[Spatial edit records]
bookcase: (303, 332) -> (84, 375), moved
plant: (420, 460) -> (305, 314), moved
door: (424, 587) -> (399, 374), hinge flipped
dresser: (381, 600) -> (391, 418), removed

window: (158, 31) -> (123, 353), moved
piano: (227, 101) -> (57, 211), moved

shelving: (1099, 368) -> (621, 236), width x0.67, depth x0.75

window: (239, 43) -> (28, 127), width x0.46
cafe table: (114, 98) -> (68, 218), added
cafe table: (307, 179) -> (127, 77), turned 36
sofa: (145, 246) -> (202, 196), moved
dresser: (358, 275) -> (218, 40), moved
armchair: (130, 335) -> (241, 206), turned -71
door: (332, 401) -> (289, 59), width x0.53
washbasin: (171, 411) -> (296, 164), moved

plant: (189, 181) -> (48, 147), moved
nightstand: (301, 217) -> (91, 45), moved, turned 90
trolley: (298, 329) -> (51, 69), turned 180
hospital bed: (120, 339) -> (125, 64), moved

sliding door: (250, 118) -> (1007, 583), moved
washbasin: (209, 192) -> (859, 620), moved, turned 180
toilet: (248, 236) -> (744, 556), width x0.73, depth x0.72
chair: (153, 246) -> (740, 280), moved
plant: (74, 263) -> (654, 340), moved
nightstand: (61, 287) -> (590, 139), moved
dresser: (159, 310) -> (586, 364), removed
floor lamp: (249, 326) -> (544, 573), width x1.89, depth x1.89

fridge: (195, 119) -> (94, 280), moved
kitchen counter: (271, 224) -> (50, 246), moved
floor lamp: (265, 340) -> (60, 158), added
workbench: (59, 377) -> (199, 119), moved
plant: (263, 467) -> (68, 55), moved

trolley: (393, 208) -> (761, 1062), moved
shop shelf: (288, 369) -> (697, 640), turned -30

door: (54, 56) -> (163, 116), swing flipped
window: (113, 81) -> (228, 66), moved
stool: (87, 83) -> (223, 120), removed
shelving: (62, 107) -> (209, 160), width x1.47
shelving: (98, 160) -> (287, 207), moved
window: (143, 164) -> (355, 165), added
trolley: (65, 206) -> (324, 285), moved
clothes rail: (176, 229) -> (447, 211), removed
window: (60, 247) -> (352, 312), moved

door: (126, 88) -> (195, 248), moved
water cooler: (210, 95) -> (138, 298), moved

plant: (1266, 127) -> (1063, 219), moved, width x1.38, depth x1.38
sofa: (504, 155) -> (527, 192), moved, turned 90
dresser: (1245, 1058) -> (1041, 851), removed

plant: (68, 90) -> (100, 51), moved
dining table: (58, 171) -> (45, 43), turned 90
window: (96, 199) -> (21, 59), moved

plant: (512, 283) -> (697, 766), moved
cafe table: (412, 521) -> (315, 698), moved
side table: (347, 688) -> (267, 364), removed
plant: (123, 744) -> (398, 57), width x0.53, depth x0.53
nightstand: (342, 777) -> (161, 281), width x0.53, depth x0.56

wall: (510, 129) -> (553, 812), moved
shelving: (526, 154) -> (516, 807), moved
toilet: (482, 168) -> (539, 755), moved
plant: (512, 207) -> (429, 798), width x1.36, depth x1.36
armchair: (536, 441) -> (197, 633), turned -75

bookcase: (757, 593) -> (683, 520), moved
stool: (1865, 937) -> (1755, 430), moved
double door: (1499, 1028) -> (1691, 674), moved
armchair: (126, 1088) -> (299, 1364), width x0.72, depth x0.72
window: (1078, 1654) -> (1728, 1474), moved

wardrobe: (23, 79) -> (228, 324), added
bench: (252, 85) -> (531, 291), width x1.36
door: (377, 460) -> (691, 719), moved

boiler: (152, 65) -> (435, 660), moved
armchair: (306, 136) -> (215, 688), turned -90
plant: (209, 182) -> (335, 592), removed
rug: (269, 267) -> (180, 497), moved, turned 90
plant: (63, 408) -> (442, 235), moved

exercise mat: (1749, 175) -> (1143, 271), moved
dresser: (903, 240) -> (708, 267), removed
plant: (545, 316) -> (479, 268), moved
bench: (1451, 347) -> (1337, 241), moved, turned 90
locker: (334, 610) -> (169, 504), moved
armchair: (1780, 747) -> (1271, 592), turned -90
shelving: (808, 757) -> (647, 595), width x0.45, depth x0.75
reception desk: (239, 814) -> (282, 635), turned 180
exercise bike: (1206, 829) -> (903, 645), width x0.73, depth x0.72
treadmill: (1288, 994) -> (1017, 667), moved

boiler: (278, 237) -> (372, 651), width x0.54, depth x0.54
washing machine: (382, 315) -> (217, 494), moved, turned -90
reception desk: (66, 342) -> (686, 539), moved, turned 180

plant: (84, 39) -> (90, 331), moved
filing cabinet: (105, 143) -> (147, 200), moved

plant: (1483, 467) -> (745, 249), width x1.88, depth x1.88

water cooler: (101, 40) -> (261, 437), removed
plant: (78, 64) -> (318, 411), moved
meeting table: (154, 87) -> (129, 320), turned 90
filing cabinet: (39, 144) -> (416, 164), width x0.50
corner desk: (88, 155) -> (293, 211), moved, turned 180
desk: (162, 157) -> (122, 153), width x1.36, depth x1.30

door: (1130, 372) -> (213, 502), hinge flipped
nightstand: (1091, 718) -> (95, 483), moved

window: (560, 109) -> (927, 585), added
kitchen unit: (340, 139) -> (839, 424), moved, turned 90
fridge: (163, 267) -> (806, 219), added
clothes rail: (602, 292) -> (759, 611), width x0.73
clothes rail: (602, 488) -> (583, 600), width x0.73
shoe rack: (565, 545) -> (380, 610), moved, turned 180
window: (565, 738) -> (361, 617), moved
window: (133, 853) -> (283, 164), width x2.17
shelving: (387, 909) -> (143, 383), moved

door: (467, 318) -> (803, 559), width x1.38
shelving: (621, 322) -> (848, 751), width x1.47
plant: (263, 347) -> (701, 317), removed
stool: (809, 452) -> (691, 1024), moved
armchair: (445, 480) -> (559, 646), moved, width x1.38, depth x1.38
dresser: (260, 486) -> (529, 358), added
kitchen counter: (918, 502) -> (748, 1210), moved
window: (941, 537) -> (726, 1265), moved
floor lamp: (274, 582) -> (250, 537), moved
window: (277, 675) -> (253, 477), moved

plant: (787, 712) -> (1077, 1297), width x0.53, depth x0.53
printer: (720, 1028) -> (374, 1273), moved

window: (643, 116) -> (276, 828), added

** Task instructions **
The response should be every record above restated exactly.

** Finished exercise **
bookcase: (303, 332) -> (84, 375), moved
plant: (420, 460) -> (305, 314), moved
door: (424, 587) -> (399, 374), hinge flipped
dresser: (381, 600) -> (391, 418), removed

window: (158, 31) -> (123, 353), moved
piano: (227, 101) -> (57, 211), moved

shelving: (1099, 368) -> (621, 236), width x0.67, depth x0.75

window: (239, 43) -> (28, 127), width x0.46
cafe table: (114, 98) -> (68, 218), added
cafe table: (307, 179) -> (127, 77), turned 36
sofa: (145, 246) -> (202, 196), moved
dresser: (358, 275) -> (218, 40), moved
armchair: (130, 335) -> (241, 206), turned -71
door: (332, 401) -> (289, 59), width x0.53
washbasin: (171, 411) -> (296, 164), moved

plant: (189, 181) -> (48, 147), moved
nightstand: (301, 217) -> (91, 45), moved, turned 90
trolley: (298, 329) -> (51, 69), turned 180
hospital bed: (120, 339) -> (125, 64), moved

sliding door: (250, 118) -> (1007, 583), moved
washbasin: (209, 192) -> (859, 620), moved, turned 180
toilet: (248, 236) -> (744, 556), width x0.73, depth x0.72
chair: (153, 246) -> (740, 280), moved
plant: (74, 263) -> (654, 340), moved
nightstand: (61, 287) -> (590, 139), moved
dresser: (159, 310) -> (586, 364), removed
floor lamp: (249, 326) -> (544, 573), width x1.89, depth x1.89

fridge: (195, 119) -> (94, 280), moved
kitchen counter: (271, 224) -> (50, 246), moved
floor lamp: (265, 340) -> (60, 158), added
workbench: (59, 377) -> (199, 119), moved
plant: (263, 467) -> (68, 55), moved

trolley: (393, 208) -> (761, 1062), moved
shop shelf: (288, 369) -> (697, 640), turned -30

door: (54, 56) -> (163, 116), swing flipped
window: (113, 81) -> (228, 66), moved
stool: (87, 83) -> (223, 120), removed
shelving: (62, 107) -> (209, 160), width x1.47
shelving: (98, 160) -> (287, 207), moved
window: (143, 164) -> (355, 165), added
trolley: (65, 206) -> (324, 285), moved
clothes rail: (176, 229) -> (447, 211), removed
window: (60, 247) -> (352, 312), moved

door: (126, 88) -> (195, 248), moved
water cooler: (210, 95) -> (138, 298), moved

plant: (1266, 127) -> (1063, 219), moved, width x1.38, depth x1.38
sofa: (504, 155) -> (527, 192), moved, turned 90
dresser: (1245, 1058) -> (1041, 851), removed

plant: (68, 90) -> (100, 51), moved
dining table: (58, 171) -> (45, 43), turned 90
window: (96, 199) -> (21, 59), moved

plant: (512, 283) -> (697, 766), moved
cafe table: (412, 521) -> (315, 698), moved
side table: (347, 688) -> (267, 364), removed
plant: (123, 744) -> (398, 57), width x0.53, depth x0.53
nightstand: (342, 777) -> (161, 281), width x0.53, depth x0.56

wall: (510, 129) -> (553, 812), moved
shelving: (526, 154) -> (516, 807), moved
toilet: (482, 168) -> (539, 755), moved
plant: (512, 207) -> (429, 798), width x1.36, depth x1.36
armchair: (536, 441) -> (197, 633), turned -75

bookcase: (757, 593) -> (683, 520), moved
stool: (1865, 937) -> (1755, 430), moved
double door: (1499, 1028) -> (1691, 674), moved
armchair: (126, 1088) -> (299, 1364), width x0.72, depth x0.72
window: (1078, 1654) -> (1728, 1474), moved

wardrobe: (23, 79) -> (228, 324), added
bench: (252, 85) -> (531, 291), width x1.36
door: (377, 460) -> (691, 719), moved

boiler: (152, 65) -> (435, 660), moved
armchair: (306, 136) -> (215, 688), turned -90
plant: (209, 182) -> (335, 592), removed
rug: (269, 267) -> (180, 497), moved, turned 90
plant: (63, 408) -> (442, 235), moved

exercise mat: (1749, 175) -> (1143, 271), moved
dresser: (903, 240) -> (708, 267), removed
plant: (545, 316) -> (479, 268), moved
bench: (1451, 347) -> (1337, 241), moved, turned 90
locker: (334, 610) -> (169, 504), moved
armchair: (1780, 747) -> (1271, 592), turned -90
shelving: (808, 757) -> (647, 595), width x0.45, depth x0.75
reception desk: (239, 814) -> (282, 635), turned 180
exercise bike: (1206, 829) -> (903, 645), width x0.73, depth x0.72
treadmill: (1288, 994) -> (1017, 667), moved

boiler: (278, 237) -> (372, 651), width x0.54, depth x0.54
washing machine: (382, 315) -> (217, 494), moved, turned -90
reception desk: (66, 342) -> (686, 539), moved, turned 180

plant: (84, 39) -> (90, 331), moved
filing cabinet: (105, 143) -> (147, 200), moved

plant: (1483, 467) -> (745, 249), width x1.88, depth x1.88

water cooler: (101, 40) -> (261, 437), removed
plant: (78, 64) -> (318, 411), moved
meeting table: (154, 87) -> (129, 320), turned 90
filing cabinet: (39, 144) -> (416, 164), width x0.50
corner desk: (88, 155) -> (293, 211), moved, turned 180
desk: (162, 157) -> (122, 153), width x1.36, depth x1.30

door: (1130, 372) -> (213, 502), hinge flipped
nightstand: (1091, 718) -> (95, 483), moved

window: (560, 109) -> (927, 585), added
kitchen unit: (340, 139) -> (839, 424), moved, turned 90
fridge: (163, 267) -> (806, 219), added
clothes rail: (602, 292) -> (759, 611), width x0.73
clothes rail: (602, 488) -> (583, 600), width x0.73
shoe rack: (565, 545) -> (380, 610), moved, turned 180
window: (565, 738) -> (361, 617), moved
window: (133, 853) -> (283, 164), width x2.17
shelving: (387, 909) -> (143, 383), moved

door: (467, 318) -> (803, 559), width x1.38
shelving: (621, 322) -> (848, 751), width x1.47
plant: (263, 347) -> (701, 317), removed
stool: (809, 452) -> (691, 1024), moved
armchair: (445, 480) -> (559, 646), moved, width x1.38, depth x1.38
dresser: (260, 486) -> (529, 358), added
kitchen counter: (918, 502) -> (748, 1210), moved
window: (941, 537) -> (726, 1265), moved
floor lamp: (274, 582) -> (250, 537), moved
window: (277, 675) -> (253, 477), moved

plant: (787, 712) -> (1077, 1297), width x0.53, depth x0.53
printer: (720, 1028) -> (374, 1273), moved

window: (643, 116) -> (276, 828), added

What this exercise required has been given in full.